▶ Your objective
Please repeat, from the entries that follow, the lines from the one containing "R5: none -> 68 (N_2, N_4)" through the one containing "P1 pin 2: GND -> VA" exactly, adding nothing.

Top of Listed records

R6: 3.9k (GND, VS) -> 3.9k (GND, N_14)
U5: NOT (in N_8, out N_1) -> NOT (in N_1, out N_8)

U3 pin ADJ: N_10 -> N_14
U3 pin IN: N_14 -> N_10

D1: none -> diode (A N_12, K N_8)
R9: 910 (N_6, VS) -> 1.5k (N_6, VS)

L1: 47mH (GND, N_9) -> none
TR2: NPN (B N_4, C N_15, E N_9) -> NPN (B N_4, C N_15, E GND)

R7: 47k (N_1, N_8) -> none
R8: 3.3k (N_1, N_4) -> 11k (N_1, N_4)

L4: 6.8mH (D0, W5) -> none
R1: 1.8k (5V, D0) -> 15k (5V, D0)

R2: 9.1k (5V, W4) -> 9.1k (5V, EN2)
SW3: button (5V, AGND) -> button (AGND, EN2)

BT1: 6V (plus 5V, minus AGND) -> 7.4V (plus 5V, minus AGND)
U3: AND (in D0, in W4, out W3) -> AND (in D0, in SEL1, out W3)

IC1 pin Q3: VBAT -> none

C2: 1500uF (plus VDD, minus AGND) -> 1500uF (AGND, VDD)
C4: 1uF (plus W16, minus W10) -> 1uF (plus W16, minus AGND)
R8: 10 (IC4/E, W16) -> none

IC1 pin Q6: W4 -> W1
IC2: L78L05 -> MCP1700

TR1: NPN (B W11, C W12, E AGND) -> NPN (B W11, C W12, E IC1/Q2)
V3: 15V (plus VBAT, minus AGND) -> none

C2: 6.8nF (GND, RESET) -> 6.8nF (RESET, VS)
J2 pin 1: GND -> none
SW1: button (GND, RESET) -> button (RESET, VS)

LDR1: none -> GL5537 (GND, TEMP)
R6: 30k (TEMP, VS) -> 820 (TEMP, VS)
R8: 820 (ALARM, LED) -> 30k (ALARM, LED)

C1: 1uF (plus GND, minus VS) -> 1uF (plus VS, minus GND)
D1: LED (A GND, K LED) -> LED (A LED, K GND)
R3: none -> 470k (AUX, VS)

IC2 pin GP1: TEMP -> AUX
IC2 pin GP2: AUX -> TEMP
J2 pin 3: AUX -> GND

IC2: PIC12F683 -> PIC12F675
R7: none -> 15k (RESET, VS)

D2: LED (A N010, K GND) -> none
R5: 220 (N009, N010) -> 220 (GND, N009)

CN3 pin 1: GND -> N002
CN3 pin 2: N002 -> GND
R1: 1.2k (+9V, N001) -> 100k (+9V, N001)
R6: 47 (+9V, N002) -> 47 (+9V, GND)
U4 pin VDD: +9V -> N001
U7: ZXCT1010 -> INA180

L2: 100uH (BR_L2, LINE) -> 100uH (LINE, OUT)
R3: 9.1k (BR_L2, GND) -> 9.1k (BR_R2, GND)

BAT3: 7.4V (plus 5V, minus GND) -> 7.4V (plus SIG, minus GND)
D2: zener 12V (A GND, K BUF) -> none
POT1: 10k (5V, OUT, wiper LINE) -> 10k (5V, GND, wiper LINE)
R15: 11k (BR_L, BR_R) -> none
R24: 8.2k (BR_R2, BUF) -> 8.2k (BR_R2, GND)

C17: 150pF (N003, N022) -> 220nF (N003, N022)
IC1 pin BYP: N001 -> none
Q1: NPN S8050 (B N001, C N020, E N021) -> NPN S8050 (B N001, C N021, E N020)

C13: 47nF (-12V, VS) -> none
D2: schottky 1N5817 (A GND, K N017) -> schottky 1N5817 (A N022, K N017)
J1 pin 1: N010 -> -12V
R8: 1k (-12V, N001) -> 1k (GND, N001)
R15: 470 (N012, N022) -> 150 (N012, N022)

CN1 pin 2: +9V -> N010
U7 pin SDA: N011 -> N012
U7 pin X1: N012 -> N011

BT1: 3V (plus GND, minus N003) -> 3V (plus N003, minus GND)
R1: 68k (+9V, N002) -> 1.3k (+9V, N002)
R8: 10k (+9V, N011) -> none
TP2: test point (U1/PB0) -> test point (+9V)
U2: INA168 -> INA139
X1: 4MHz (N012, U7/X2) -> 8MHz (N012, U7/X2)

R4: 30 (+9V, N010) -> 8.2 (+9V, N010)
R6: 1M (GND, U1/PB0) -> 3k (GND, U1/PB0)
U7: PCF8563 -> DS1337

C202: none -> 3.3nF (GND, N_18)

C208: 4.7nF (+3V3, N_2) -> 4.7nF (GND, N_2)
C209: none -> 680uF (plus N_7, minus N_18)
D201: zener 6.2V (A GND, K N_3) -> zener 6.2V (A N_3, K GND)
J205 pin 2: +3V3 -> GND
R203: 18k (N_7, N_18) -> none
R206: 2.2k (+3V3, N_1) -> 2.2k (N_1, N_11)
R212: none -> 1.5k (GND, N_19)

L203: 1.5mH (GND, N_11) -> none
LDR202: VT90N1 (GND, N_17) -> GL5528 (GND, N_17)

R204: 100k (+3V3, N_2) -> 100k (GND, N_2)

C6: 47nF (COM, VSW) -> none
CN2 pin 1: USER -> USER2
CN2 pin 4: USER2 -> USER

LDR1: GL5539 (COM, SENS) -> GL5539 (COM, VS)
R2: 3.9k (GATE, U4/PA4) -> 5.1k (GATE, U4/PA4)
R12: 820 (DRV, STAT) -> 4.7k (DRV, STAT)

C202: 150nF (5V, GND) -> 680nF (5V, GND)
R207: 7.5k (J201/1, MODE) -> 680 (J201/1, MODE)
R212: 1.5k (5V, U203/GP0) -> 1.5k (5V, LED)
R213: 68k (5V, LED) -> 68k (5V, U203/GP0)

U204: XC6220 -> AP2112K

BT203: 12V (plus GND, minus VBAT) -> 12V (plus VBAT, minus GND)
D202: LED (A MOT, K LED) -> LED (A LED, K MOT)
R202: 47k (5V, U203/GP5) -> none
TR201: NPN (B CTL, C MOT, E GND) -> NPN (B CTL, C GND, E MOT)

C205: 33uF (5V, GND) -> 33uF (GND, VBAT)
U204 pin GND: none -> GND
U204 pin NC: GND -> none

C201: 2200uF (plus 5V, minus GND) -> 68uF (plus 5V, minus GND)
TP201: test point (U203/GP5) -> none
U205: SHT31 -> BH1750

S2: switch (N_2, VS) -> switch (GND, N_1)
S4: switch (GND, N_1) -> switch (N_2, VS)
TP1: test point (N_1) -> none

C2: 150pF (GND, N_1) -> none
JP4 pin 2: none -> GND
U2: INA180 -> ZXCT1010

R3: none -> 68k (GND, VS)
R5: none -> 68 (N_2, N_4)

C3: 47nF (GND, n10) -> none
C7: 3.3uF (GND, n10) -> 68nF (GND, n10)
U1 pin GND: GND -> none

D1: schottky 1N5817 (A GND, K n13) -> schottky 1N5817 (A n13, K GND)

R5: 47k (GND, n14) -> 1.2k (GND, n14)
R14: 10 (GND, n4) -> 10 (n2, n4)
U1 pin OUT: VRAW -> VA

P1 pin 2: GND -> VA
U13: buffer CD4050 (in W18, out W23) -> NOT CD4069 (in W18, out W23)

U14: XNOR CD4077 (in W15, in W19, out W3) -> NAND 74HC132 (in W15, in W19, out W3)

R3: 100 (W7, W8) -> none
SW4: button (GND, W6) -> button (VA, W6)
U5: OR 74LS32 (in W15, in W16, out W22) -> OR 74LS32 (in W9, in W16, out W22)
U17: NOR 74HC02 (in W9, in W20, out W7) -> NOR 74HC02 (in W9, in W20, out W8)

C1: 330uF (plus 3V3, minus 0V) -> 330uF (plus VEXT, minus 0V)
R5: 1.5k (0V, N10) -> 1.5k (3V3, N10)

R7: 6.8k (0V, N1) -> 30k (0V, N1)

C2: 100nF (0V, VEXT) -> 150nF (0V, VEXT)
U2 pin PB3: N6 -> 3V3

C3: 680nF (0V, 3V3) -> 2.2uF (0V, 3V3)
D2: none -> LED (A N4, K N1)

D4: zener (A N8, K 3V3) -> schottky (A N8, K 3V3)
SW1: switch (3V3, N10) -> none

Bottom of Listed records

▶ Finished exercise
R5: none -> 68 (N_2, N_4)

C3: 47nF (GND, n10) -> none
C7: 3.3uF (GND, n10) -> 68nF (GND, n10)
U1 pin GND: GND -> none

D1: schottky 1N5817 (A GND, K n13) -> schottky 1N5817 (A n13, K GND)

R5: 47k (GND, n14) -> 1.2k (GND, n14)
R14: 10 (GND, n4) -> 10 (n2, n4)
U1 pin OUT: VRAW -> VA

P1 pin 2: GND -> VA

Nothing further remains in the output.